* Activity *
Wherever a line in the data holds the word "camera", pull that line out.

* Data for the task *

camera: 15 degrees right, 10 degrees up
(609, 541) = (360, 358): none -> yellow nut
* * *
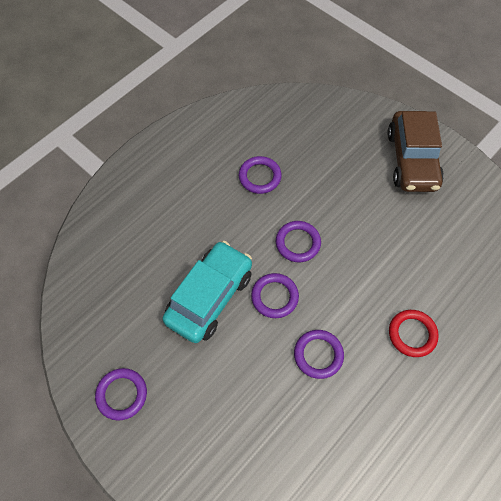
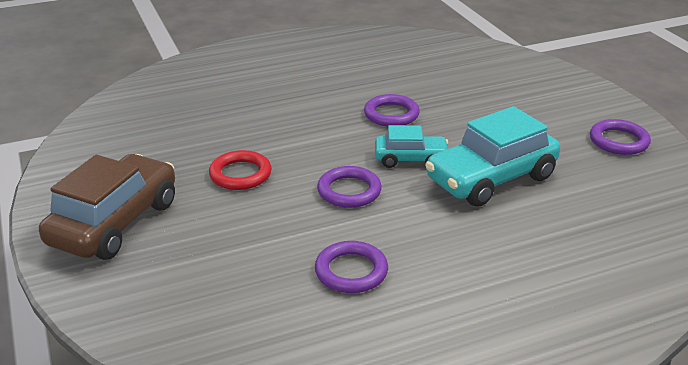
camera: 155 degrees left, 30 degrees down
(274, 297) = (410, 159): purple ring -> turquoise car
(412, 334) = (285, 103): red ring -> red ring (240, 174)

* Task output *
camera: 15 degrees right, 10 degrees up
camera: 155 degrees left, 30 degrees down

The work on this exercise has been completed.